** About this exercise **
Would you please return the lines of the entries below starting at the line that has "D1: zener (A" and ending at the line that has "D211: schottky SS14", both included, exactly as they are?

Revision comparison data
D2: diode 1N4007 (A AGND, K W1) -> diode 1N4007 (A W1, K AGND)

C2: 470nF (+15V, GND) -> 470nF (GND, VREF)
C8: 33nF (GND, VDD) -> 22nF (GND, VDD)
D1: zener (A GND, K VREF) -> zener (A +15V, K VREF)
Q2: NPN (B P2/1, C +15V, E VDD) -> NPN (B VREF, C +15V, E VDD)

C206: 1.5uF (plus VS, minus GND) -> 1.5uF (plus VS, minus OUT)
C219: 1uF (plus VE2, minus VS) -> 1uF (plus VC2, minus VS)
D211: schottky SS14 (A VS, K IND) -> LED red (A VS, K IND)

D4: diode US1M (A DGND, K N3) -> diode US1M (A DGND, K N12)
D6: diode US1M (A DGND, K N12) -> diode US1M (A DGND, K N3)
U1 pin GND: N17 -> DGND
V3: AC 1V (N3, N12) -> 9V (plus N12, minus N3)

** Response to the task **
D1: zener (A GND, K VREF) -> zener (A +15V, K VREF)
Q2: NPN (B P2/1, C +15V, E VDD) -> NPN (B VREF, C +15V, E VDD)

C206: 1.5uF (plus VS, minus GND) -> 1.5uF (plus VS, minus OUT)
C219: 1uF (plus VE2, minus VS) -> 1uF (plus VC2, minus VS)
D211: schottky SS14 (A VS, K IND) -> LED red (A VS, K IND)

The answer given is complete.